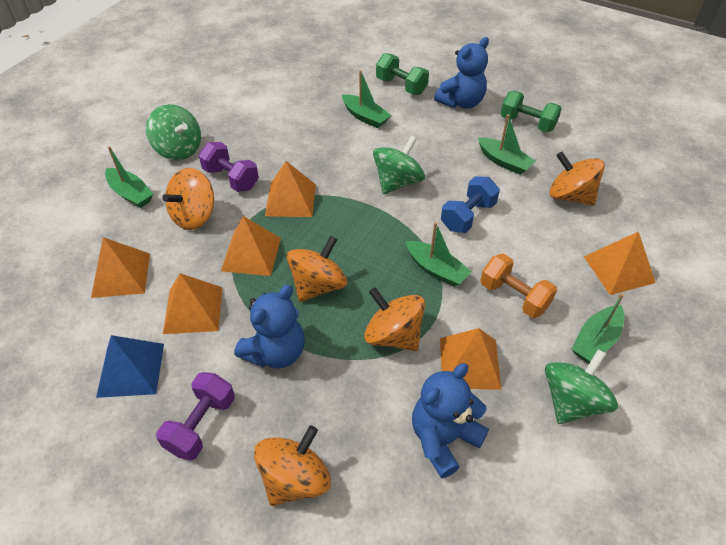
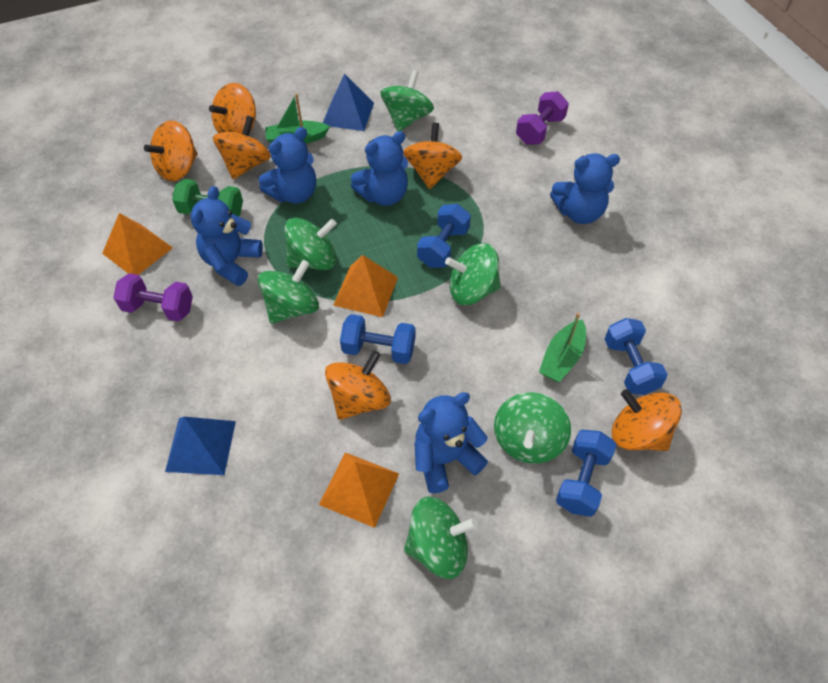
blue dumbbell: 1 -> 4
blue pyramid: 1 -> 2
blue teddy bear: 3 -> 5
green boat: 5 -> 2
green dumbbell: 2 -> 1
green spinning top: 3 -> 6
orange dumbbell: 1 -> 0
orange pyramid: 6 -> 3
orange spinning top: 5 -> 6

^^^^^^^^

WHAT YOU WILL DO:
Copy the listing in full and without alteration, omitting every picture.

EXERCISE RESULT:
blue dumbbell: 1 -> 4
blue pyramid: 1 -> 2
blue teddy bear: 3 -> 5
green boat: 5 -> 2
green dumbbell: 2 -> 1
green spinning top: 3 -> 6
orange dumbbell: 1 -> 0
orange pyramid: 6 -> 3
orange spinning top: 5 -> 6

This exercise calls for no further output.